RAW DATA:

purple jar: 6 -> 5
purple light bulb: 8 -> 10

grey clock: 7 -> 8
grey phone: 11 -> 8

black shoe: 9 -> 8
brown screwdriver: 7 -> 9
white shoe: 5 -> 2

==

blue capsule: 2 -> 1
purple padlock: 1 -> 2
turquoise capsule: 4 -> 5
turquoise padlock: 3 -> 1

---

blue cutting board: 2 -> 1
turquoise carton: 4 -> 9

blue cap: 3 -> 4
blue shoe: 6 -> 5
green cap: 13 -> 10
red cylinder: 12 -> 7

WHAT NEEDS TO BE DONE: Reproduce each line of the data containing the word "shoe".

RESPONSE FOR THIS EXERCISE:
black shoe: 9 -> 8
white shoe: 5 -> 2
blue shoe: 6 -> 5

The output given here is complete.